>>>

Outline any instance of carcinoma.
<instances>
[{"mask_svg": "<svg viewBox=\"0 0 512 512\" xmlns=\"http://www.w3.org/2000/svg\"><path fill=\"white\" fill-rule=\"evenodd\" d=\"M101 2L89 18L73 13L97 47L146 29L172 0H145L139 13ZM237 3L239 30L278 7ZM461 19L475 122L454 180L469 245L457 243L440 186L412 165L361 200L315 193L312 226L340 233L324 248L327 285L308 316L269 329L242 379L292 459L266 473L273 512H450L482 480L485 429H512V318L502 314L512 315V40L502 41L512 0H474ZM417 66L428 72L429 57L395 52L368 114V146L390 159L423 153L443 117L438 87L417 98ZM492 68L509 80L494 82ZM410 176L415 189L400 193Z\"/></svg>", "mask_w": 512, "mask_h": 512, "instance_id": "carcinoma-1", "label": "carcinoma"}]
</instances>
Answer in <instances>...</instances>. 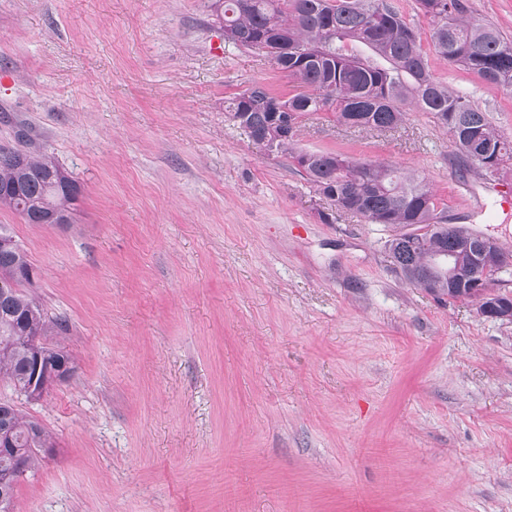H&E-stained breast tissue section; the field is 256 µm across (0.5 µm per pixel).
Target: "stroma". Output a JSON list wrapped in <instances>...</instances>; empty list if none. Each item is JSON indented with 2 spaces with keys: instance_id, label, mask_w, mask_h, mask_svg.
I'll return each mask as SVG.
<instances>
[{
  "instance_id": "stroma-1",
  "label": "stroma",
  "mask_w": 512,
  "mask_h": 512,
  "mask_svg": "<svg viewBox=\"0 0 512 512\" xmlns=\"http://www.w3.org/2000/svg\"><path fill=\"white\" fill-rule=\"evenodd\" d=\"M428 60L512 139L511 92ZM255 83L293 90L205 0H0V148L26 131L81 186L68 224L0 208L75 366L37 401L0 380L55 442L14 512H512V323L405 283L401 227L337 212L226 121ZM297 145L416 170L512 251L427 113L320 112Z\"/></svg>"
}]
</instances>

<<<

TO BE DONE:
Beginning at the line where "mask_w, mask_h, mask_svg." appears, extract each line through the end of the data above; keep them exact and include nothing else.

EXPECTED ANSWER:
Target: "stroma". Output a JSON list wrapped in <instances>...</instances>; empty list if none. Each item is JSON indented with 2 spaces with keys: instance_id, label, mask_w, mask_h, mask_svg.
I'll return each mask as SVG.
<instances>
[{
  "instance_id": "stroma-1",
  "label": "stroma",
  "mask_w": 512,
  "mask_h": 512,
  "mask_svg": "<svg viewBox=\"0 0 512 512\" xmlns=\"http://www.w3.org/2000/svg\"><path fill=\"white\" fill-rule=\"evenodd\" d=\"M428 60L512 139L511 92ZM255 83L293 90L205 0H0V148L26 131L81 186L68 224L0 208L75 366L37 401L0 380L55 442L14 512H512V323L405 283L401 227L337 212L226 121ZM297 145L416 170L512 251L427 113L320 112Z\"/></svg>"
}]
</instances>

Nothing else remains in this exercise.